» What the task requires:
Rewrite the listing below, changing every "coordinate" to "position" and keeping everything else the same. Omit the pictures from your answer.
>> Start Dataset
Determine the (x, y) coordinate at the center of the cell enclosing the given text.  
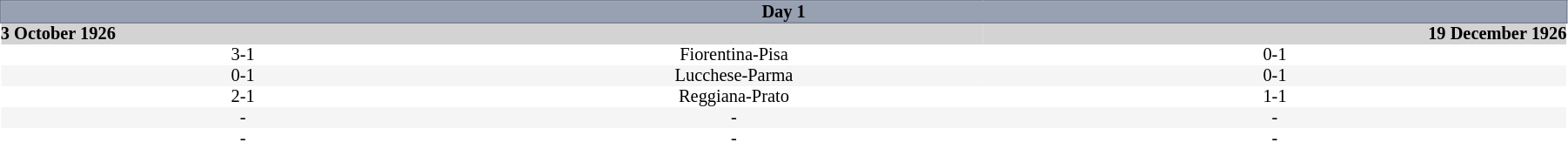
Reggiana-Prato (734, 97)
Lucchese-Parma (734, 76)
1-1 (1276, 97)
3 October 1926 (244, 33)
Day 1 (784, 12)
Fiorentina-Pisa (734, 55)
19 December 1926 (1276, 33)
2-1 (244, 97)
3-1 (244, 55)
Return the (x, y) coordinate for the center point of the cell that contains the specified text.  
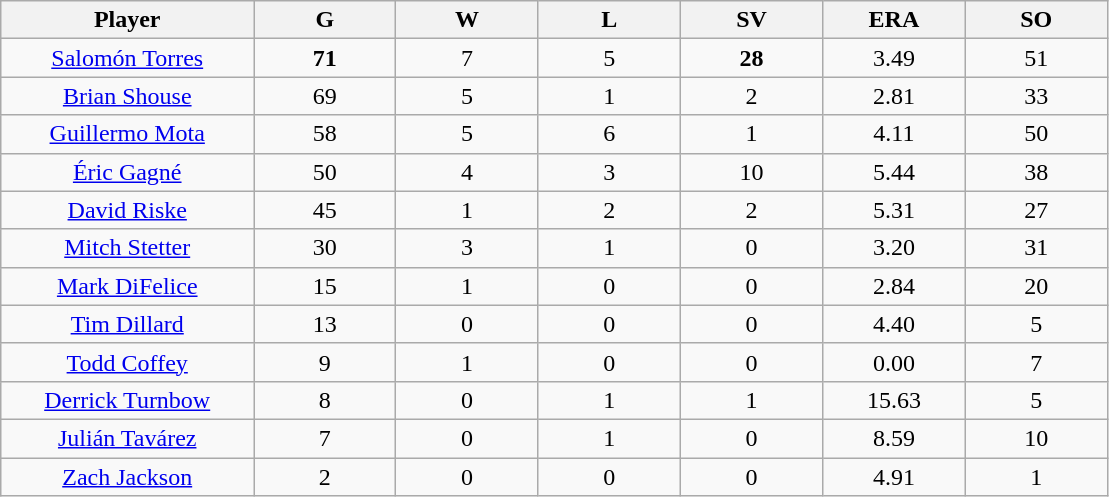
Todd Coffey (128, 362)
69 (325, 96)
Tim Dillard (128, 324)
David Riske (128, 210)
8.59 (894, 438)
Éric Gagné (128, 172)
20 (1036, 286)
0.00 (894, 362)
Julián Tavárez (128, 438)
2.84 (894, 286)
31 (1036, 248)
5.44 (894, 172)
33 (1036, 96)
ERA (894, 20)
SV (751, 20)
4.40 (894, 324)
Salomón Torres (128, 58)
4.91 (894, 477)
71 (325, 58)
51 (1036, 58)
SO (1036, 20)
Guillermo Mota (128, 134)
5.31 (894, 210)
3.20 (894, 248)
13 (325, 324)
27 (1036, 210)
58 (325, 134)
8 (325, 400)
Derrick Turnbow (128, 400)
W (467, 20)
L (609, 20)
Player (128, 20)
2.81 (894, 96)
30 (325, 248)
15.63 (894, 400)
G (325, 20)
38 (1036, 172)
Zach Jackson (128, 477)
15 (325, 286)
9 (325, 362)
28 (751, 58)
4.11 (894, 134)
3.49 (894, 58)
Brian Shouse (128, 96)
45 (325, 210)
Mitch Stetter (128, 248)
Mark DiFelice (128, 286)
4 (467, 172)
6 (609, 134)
>> End Dataset
» Problem solution:
Determine the (x, y) position at the center of the cell enclosing the given text.  
Reggiana-Prato (734, 97)
Lucchese-Parma (734, 76)
1-1 (1276, 97)
3 October 1926 (244, 33)
Day 1 (784, 12)
Fiorentina-Pisa (734, 55)
19 December 1926 (1276, 33)
2-1 (244, 97)
3-1 (244, 55)
Return the (x, y) position for the center point of the cell that contains the specified text.  
Todd Coffey (128, 362)
69 (325, 96)
Tim Dillard (128, 324)
David Riske (128, 210)
8.59 (894, 438)
Éric Gagné (128, 172)
20 (1036, 286)
0.00 (894, 362)
Julián Tavárez (128, 438)
2.84 (894, 286)
31 (1036, 248)
5.44 (894, 172)
33 (1036, 96)
ERA (894, 20)
SV (751, 20)
4.40 (894, 324)
Salomón Torres (128, 58)
4.91 (894, 477)
71 (325, 58)
51 (1036, 58)
SO (1036, 20)
Guillermo Mota (128, 134)
5.31 (894, 210)
3.20 (894, 248)
13 (325, 324)
27 (1036, 210)
58 (325, 134)
8 (325, 400)
Derrick Turnbow (128, 400)
W (467, 20)
L (609, 20)
Player (128, 20)
2.81 (894, 96)
30 (325, 248)
15.63 (894, 400)
G (325, 20)
38 (1036, 172)
Zach Jackson (128, 477)
15 (325, 286)
9 (325, 362)
28 (751, 58)
4.11 (894, 134)
3.49 (894, 58)
Brian Shouse (128, 96)
45 (325, 210)
Mitch Stetter (128, 248)
Mark DiFelice (128, 286)
4 (467, 172)
6 (609, 134)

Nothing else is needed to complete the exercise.